**WHAT YOU NEED TO DO:** Beginning with the line in which "LED3: white -> blue" appears, transcribe each line word for word until the records end. Do not include pictures.

**INPUT FOR THIS TASK:**
=== Section Start ===

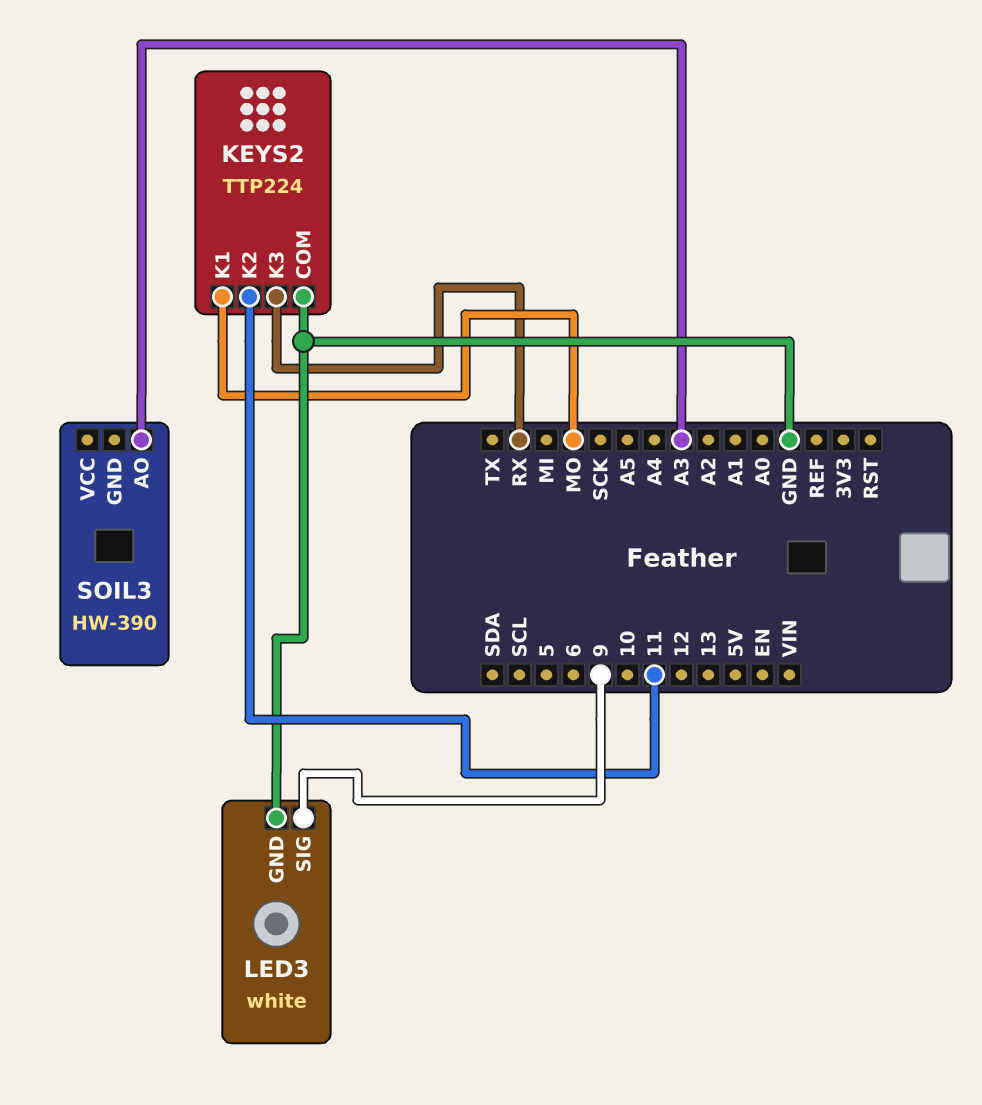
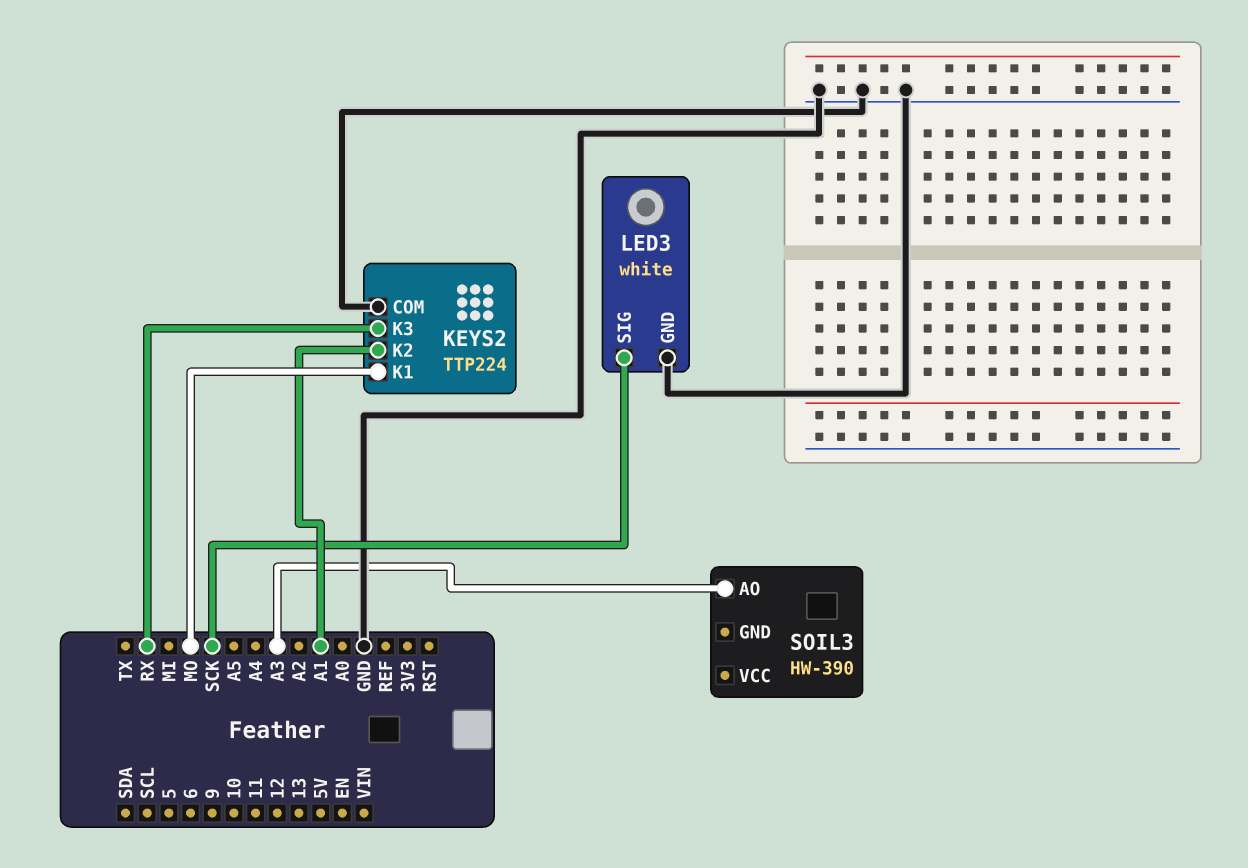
KEYS2 pin K2: 11 -> A1
LED3 pin SIG: 9 -> SCK

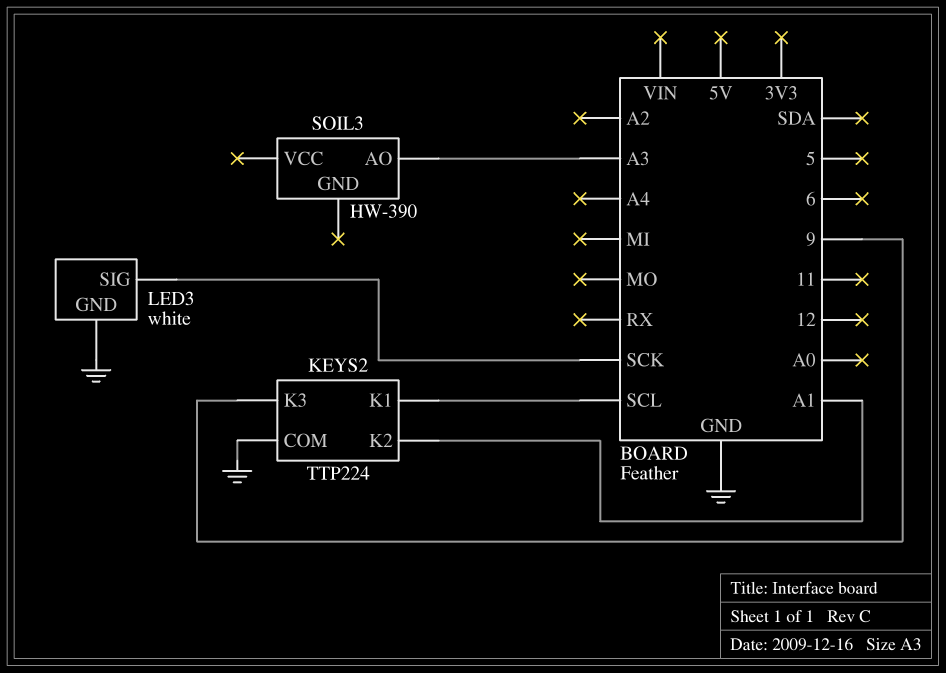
KEYS2 pin K1: MO -> SCL
KEYS2 pin K3: RX -> 9

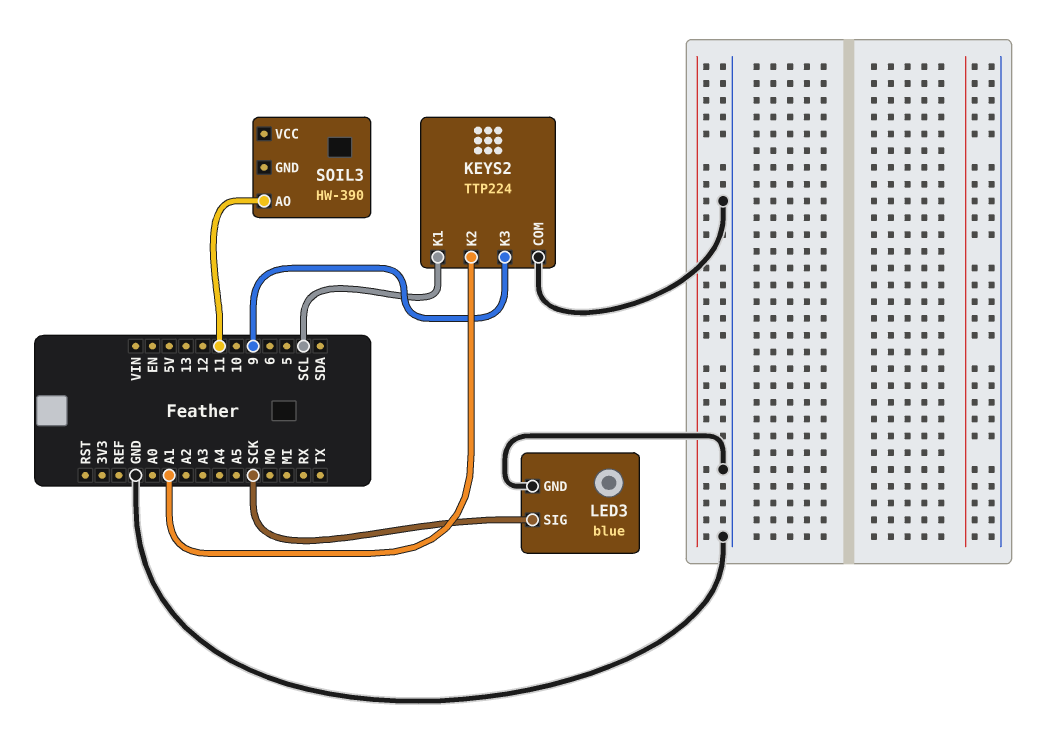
LED3: white -> blue
SOIL3 pin AO: A3 -> 11

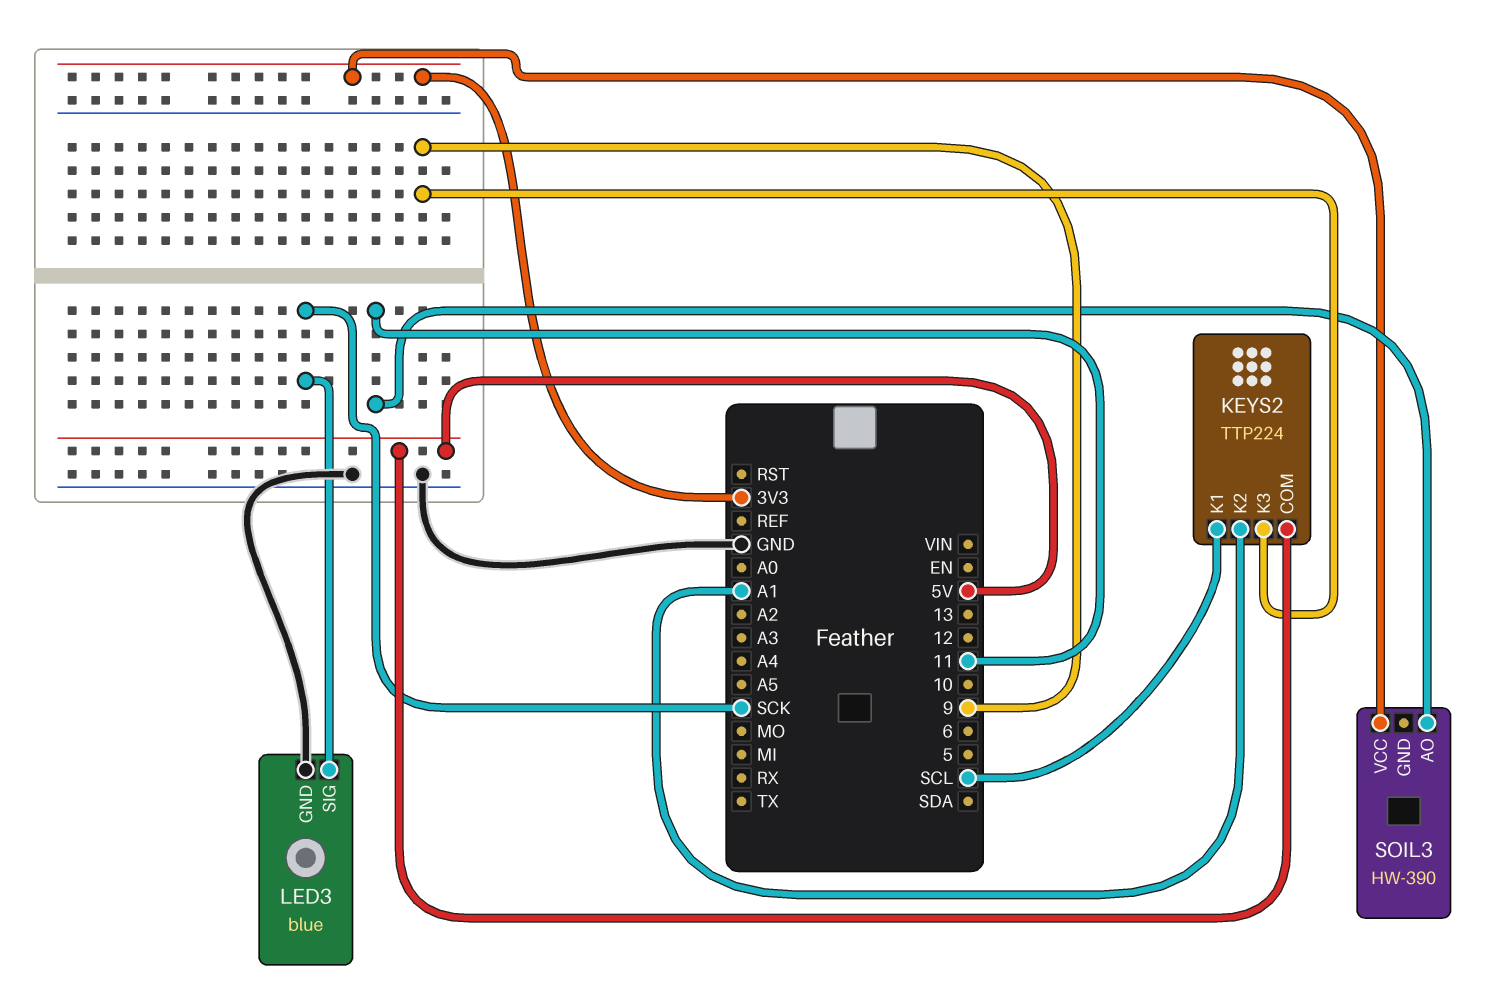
KEYS2 pin COM: GND -> 5V
SOIL3 pin VCC: none -> 3V3

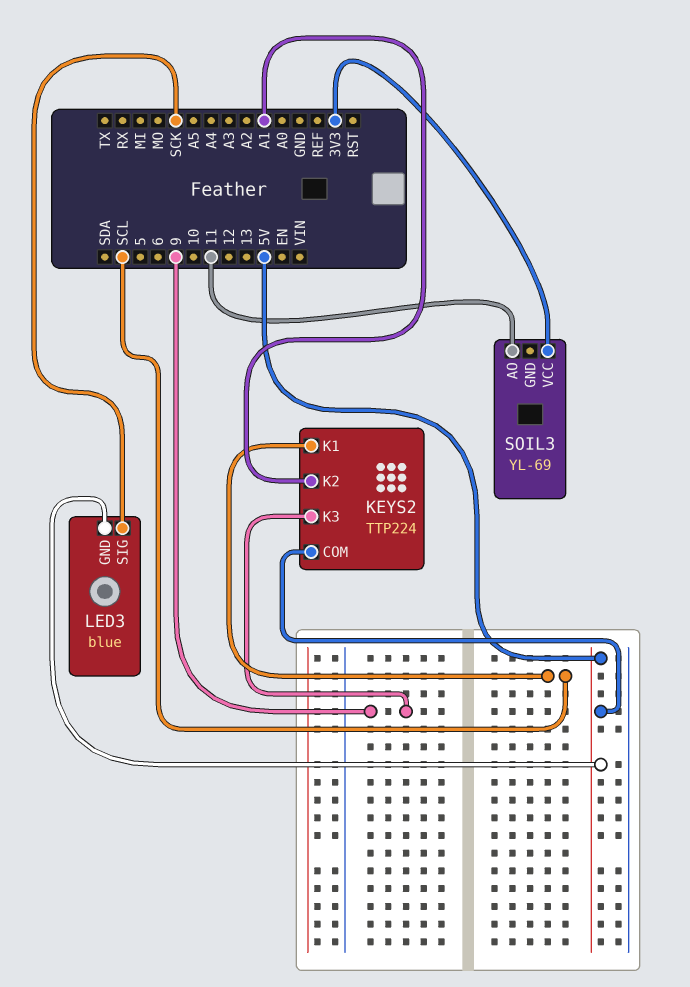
LED3 pin GND: GND -> 5V
SOIL3: HW-390 -> YL-69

=== Section End ===

**OUTPUT:**
LED3: white -> blue
SOIL3 pin AO: A3 -> 11

KEYS2 pin COM: GND -> 5V
SOIL3 pin VCC: none -> 3V3

LED3 pin GND: GND -> 5V
SOIL3: HW-390 -> YL-69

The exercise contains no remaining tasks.